● Task prompt: Each line from the one containing "LUX pin SDA: none -> D2" to the end of the entries below is to be set down exactly; the pictures are not.

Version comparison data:

• • • • •

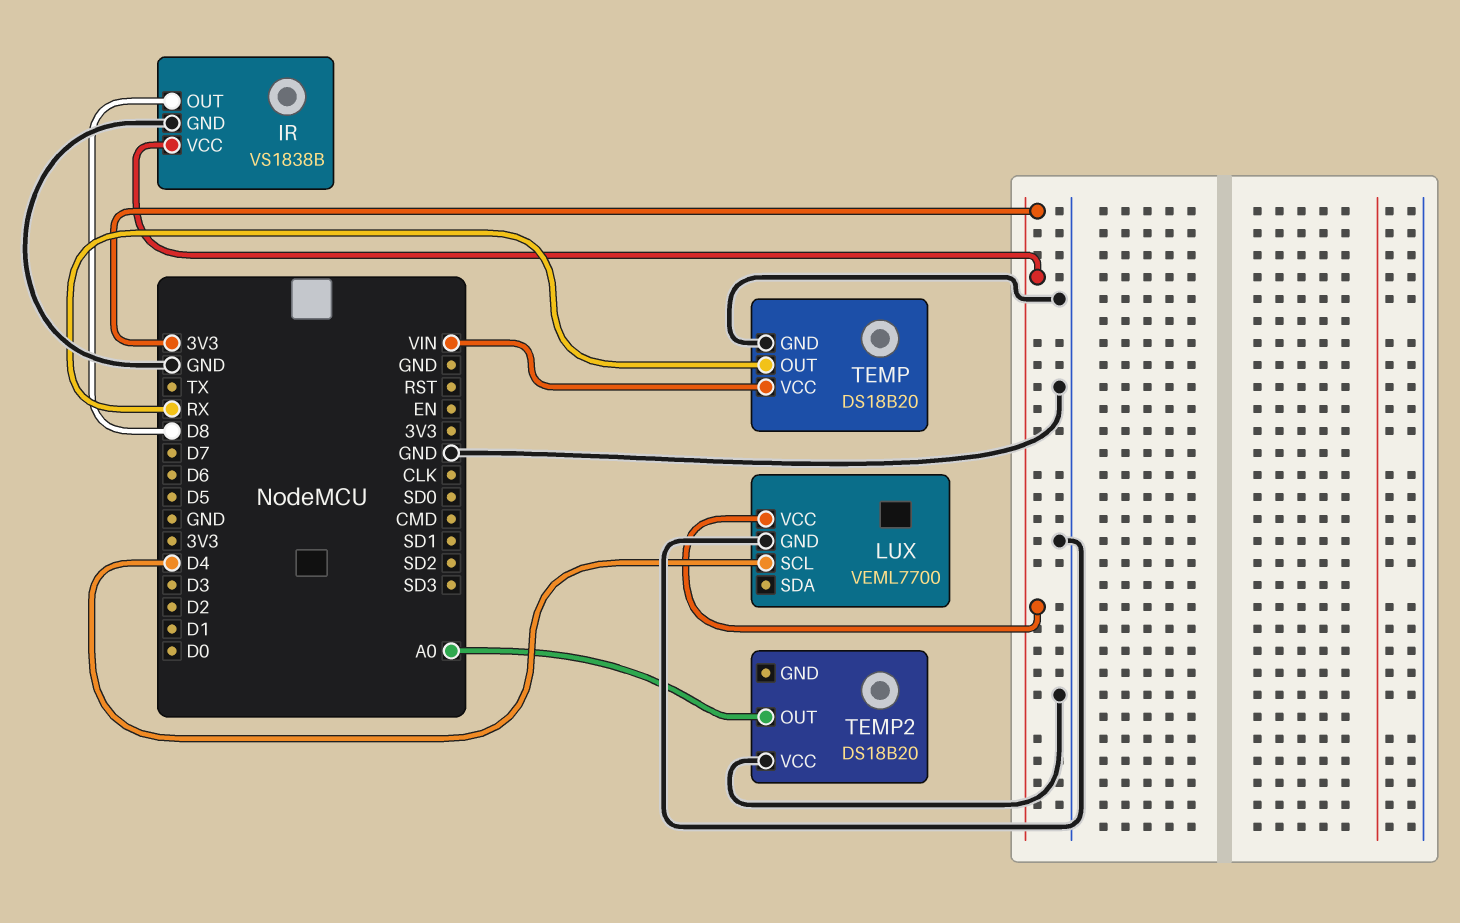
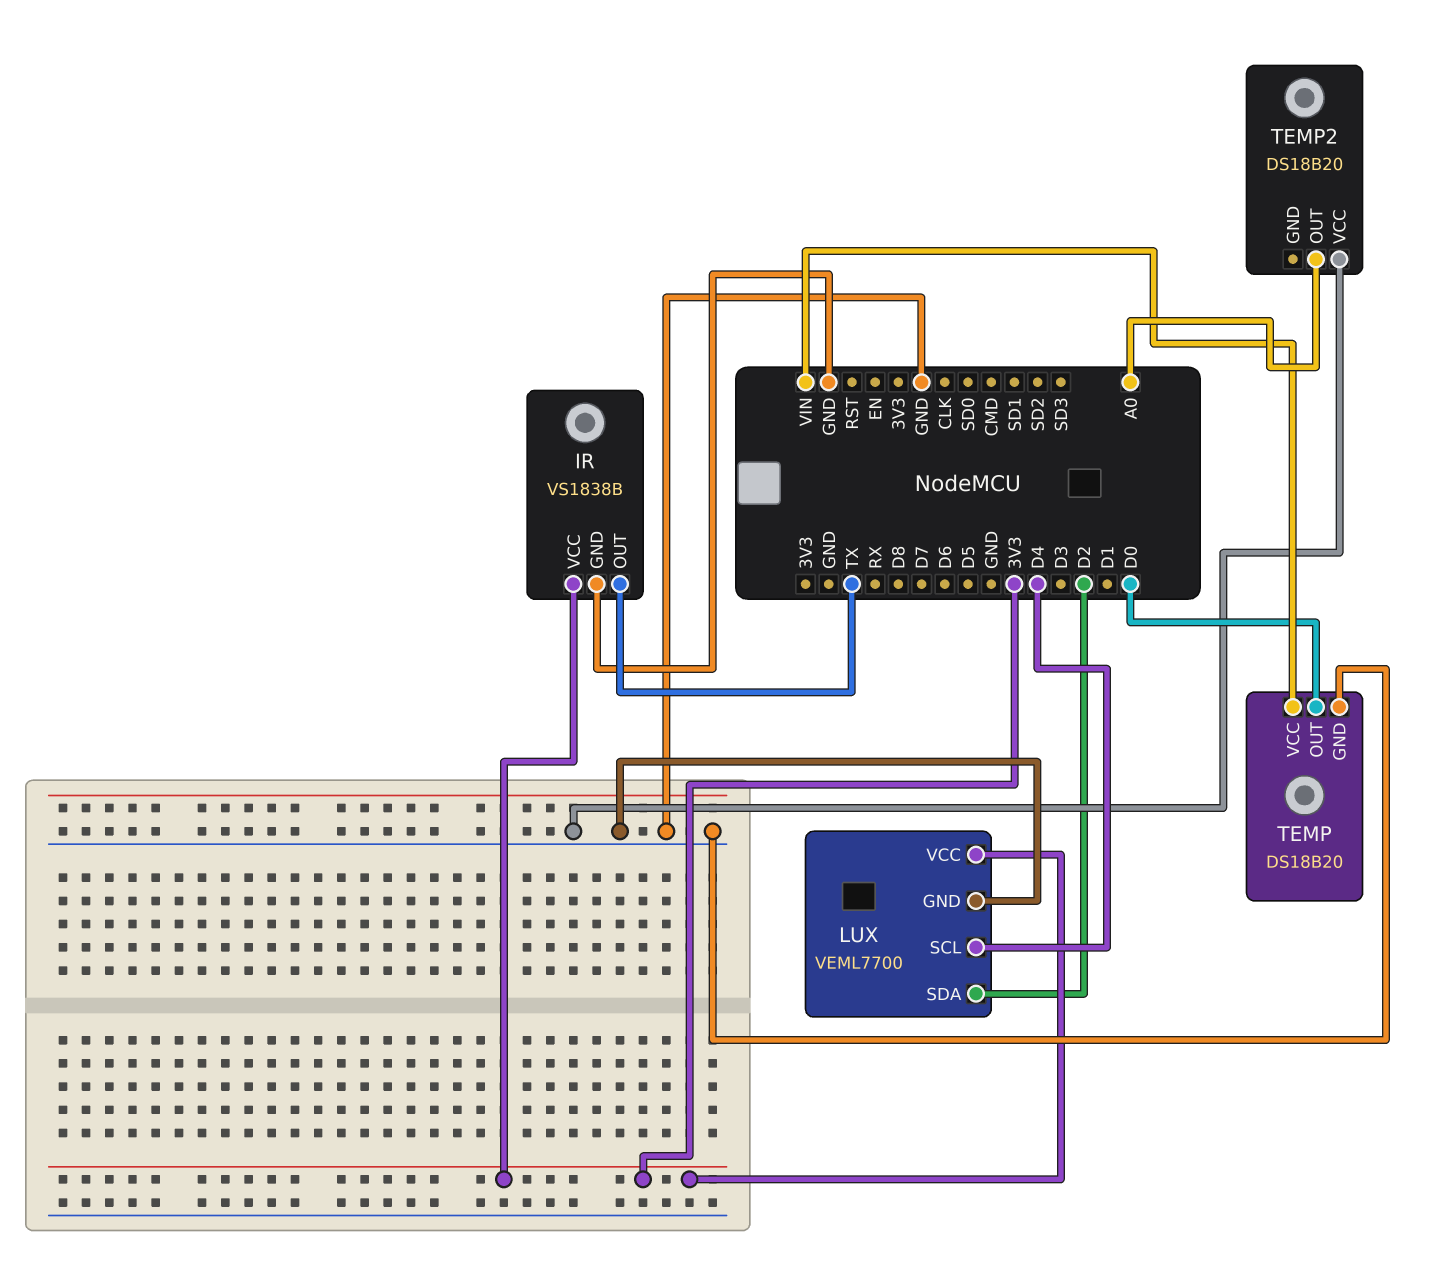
IR pin OUT: D8 -> TX
LUX pin SDA: none -> D2
TEMP pin OUT: RX -> D0

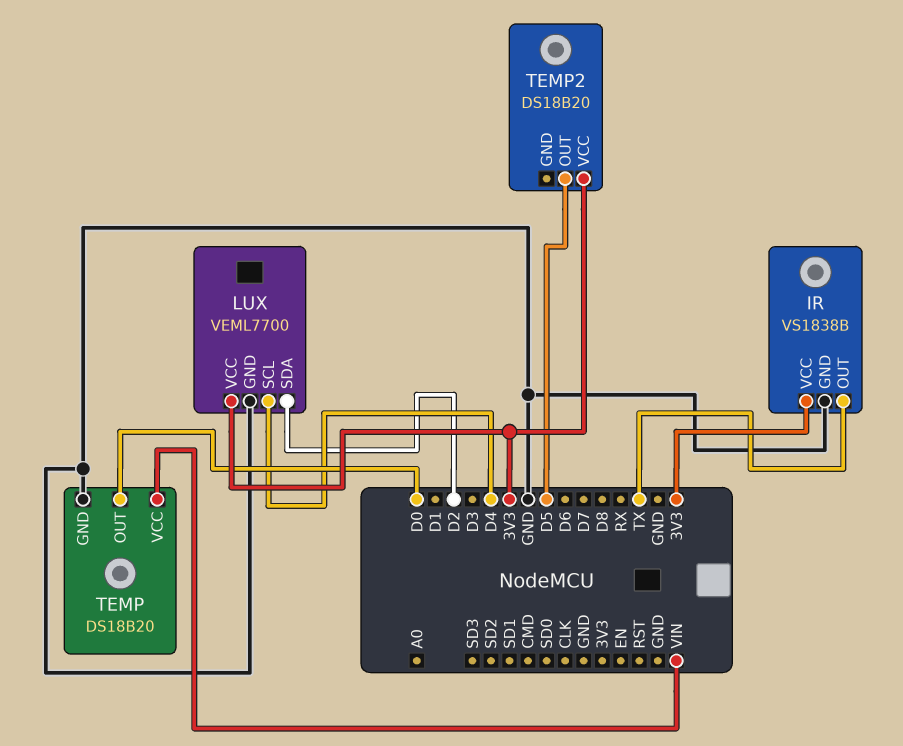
TEMP2 pin OUT: A0 -> D5
TEMP2 pin VCC: GND -> 3V3

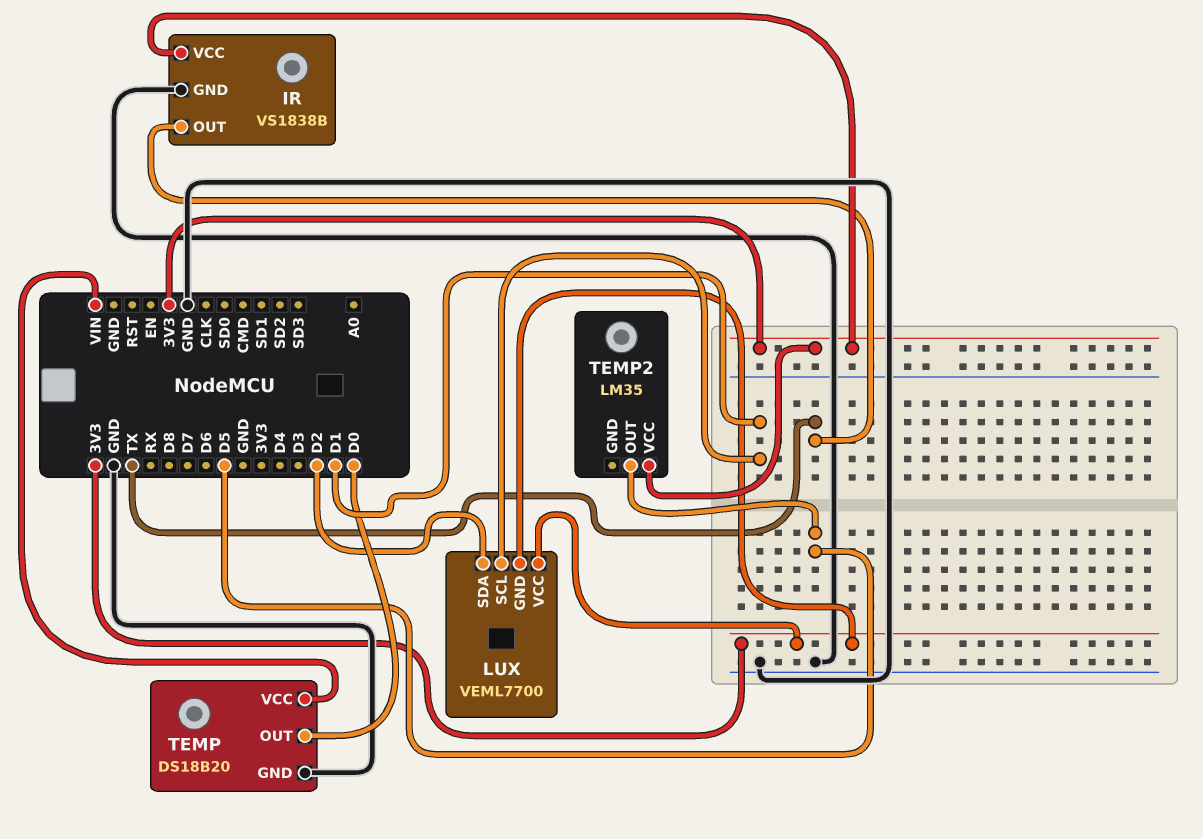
LUX pin GND: GND -> 3V3
LUX pin SCL: D4 -> D1
TEMP2: DS18B20 -> LM35

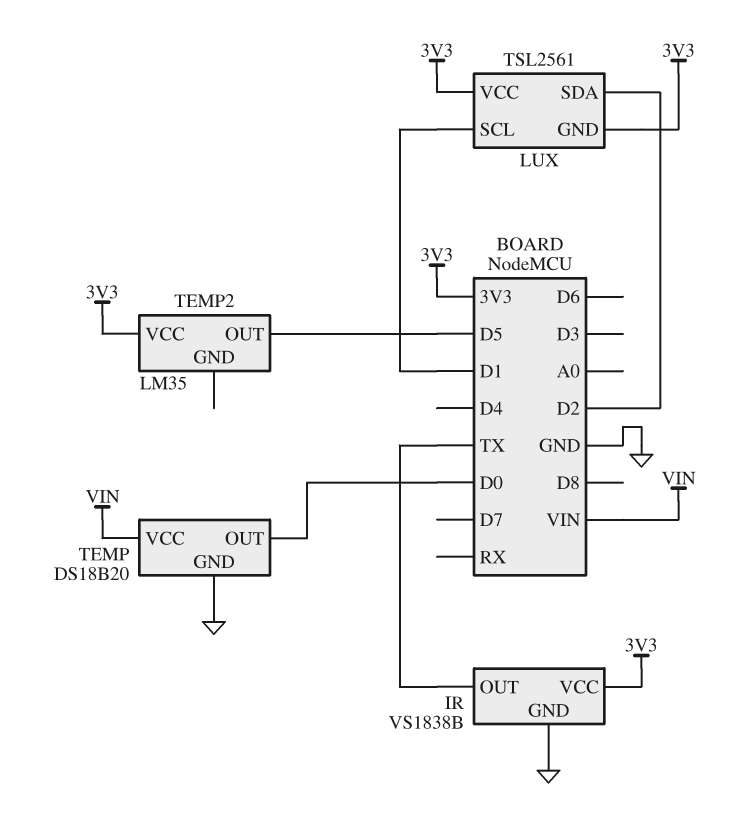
LUX: VEML7700 -> TSL2561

• • • • •

● Written solution:
LUX pin SDA: none -> D2
TEMP pin OUT: RX -> D0

TEMP2 pin OUT: A0 -> D5
TEMP2 pin VCC: GND -> 3V3

LUX pin GND: GND -> 3V3
LUX pin SCL: D4 -> D1
TEMP2: DS18B20 -> LM35

LUX: VEML7700 -> TSL2561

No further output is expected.